Task to complete =
Check each line of the material below for "yellow". Report how many have it, with no other words.

Entries provided =
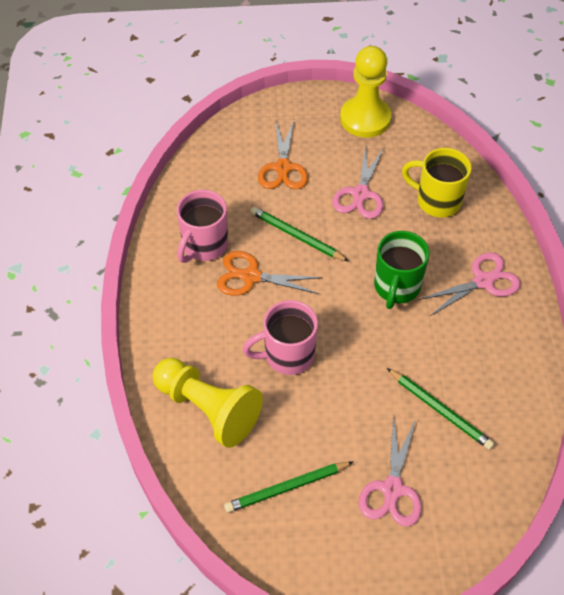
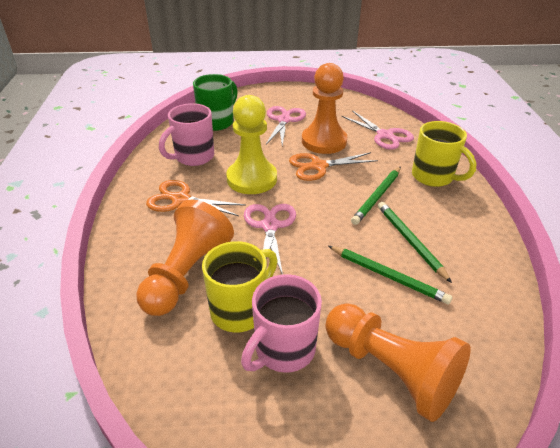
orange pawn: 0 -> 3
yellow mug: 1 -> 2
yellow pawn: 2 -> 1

...

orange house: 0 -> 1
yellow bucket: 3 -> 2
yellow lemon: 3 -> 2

--

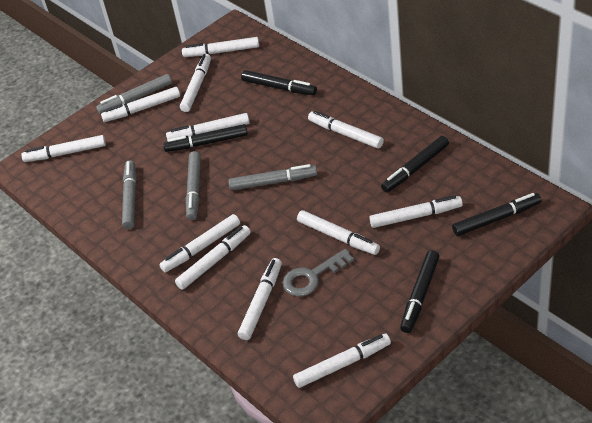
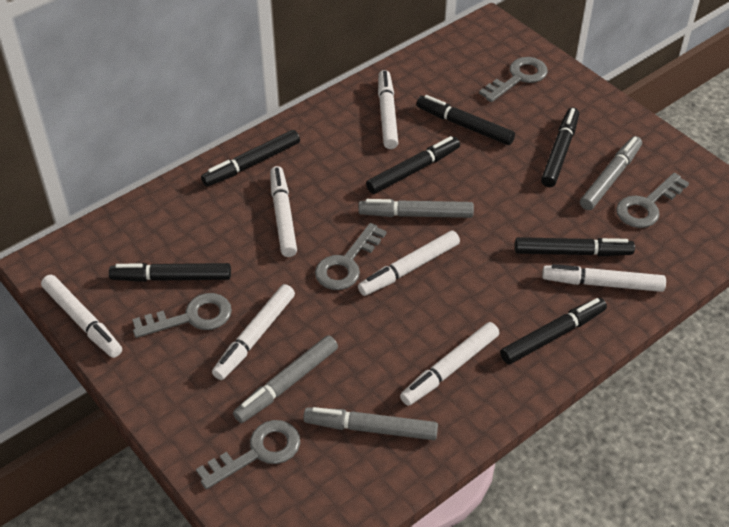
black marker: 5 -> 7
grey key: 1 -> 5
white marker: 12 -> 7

Task answer =
4